▸ **AIM OF THE EXERCISE**
Your task is to transcribe all of the records exactly and leave out the pictures.

Excerpts from a dataset:
· · · ·

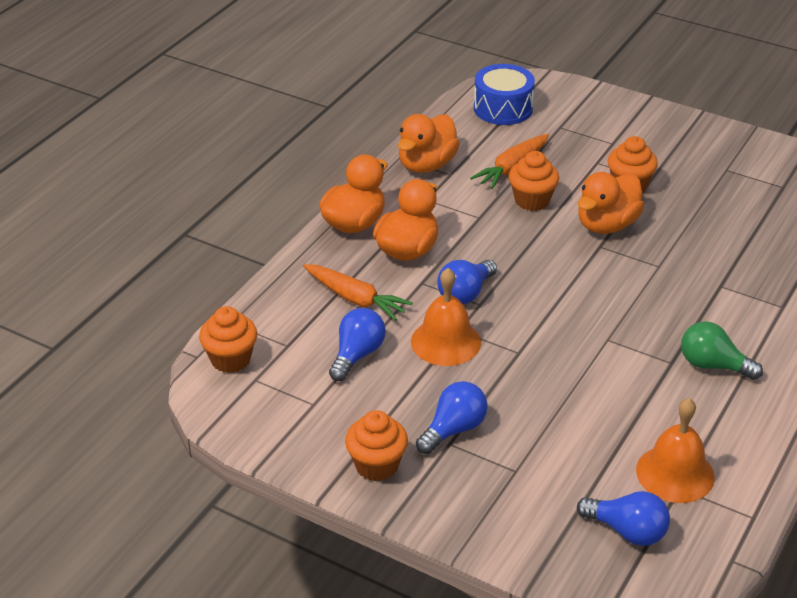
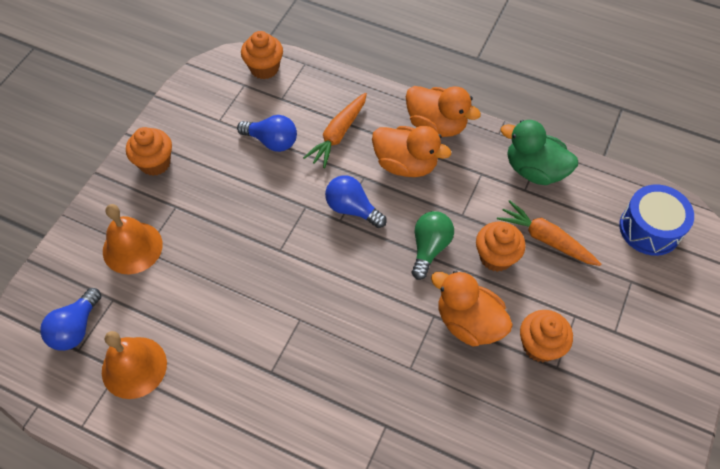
camera: 85 degrees right, 20 degrees up
(426, 165) = (534, 170): orange duck -> green duck
(445, 341) = (290, 198): orange bell -> orange bell (132, 247)
(453, 429) = (190, 208): blue light bulb -> none
(713, 365) = (267, 408): green light bulb -> green light bulb (429, 248)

· · · ·

▸ **ANSWER TO THIS TASK**
camera: 85 degrees right, 20 degrees up
(426, 165) = (534, 170): orange duck -> green duck
(445, 341) = (290, 198): orange bell -> orange bell (132, 247)
(453, 429) = (190, 208): blue light bulb -> none
(713, 365) = (267, 408): green light bulb -> green light bulb (429, 248)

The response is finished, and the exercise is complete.